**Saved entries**
────────────────────────────────────────

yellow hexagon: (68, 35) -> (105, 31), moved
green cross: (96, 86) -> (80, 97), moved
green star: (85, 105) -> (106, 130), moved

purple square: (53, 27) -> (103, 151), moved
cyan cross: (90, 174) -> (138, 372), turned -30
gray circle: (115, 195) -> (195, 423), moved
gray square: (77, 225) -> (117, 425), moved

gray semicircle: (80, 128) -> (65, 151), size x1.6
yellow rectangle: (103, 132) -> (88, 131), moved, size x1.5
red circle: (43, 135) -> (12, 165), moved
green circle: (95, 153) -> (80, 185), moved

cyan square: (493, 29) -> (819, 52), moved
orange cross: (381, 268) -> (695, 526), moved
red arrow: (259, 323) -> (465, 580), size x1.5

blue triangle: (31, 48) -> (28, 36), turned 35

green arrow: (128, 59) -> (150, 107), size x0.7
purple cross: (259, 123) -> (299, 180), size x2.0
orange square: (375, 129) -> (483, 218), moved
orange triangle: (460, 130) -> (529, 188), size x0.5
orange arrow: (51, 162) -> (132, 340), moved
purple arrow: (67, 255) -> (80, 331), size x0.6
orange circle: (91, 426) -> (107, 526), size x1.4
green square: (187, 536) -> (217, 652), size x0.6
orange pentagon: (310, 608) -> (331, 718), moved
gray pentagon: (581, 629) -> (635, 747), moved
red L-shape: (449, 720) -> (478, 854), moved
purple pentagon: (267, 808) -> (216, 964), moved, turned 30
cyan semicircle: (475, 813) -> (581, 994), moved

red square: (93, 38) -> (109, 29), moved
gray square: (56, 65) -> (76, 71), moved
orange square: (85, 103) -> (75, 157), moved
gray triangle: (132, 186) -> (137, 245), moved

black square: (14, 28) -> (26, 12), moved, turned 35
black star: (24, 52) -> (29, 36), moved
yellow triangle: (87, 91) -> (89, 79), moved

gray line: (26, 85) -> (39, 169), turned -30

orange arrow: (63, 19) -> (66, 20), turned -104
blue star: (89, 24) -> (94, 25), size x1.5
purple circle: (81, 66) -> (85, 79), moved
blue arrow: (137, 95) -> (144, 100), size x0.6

────────────────────────────────────────

**Requirement**
Across the entries, how many lines include the string "pentagon"? The answer should be only a number.

**Written solution**
3